**DATA RECORDS:**
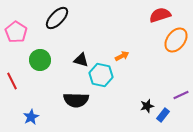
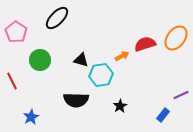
red semicircle: moved 15 px left, 29 px down
orange ellipse: moved 2 px up
cyan hexagon: rotated 20 degrees counterclockwise
black star: moved 27 px left; rotated 16 degrees counterclockwise
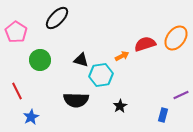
red line: moved 5 px right, 10 px down
blue rectangle: rotated 24 degrees counterclockwise
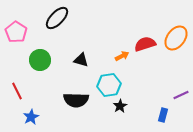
cyan hexagon: moved 8 px right, 10 px down
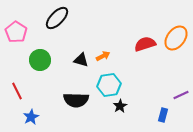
orange arrow: moved 19 px left
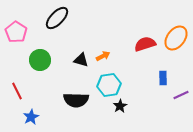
blue rectangle: moved 37 px up; rotated 16 degrees counterclockwise
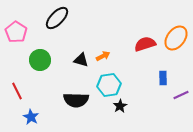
blue star: rotated 14 degrees counterclockwise
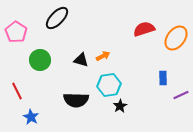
red semicircle: moved 1 px left, 15 px up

**WHAT TO PRODUCE:** Rewrite everything from the line containing "blue star: rotated" down to the end of the items, substituting "clockwise" for "counterclockwise" and changing nothing else. Leave the pictures out.

**EXERCISE RESULT:**
blue star: rotated 14 degrees clockwise
red semicircle: moved 1 px left, 15 px up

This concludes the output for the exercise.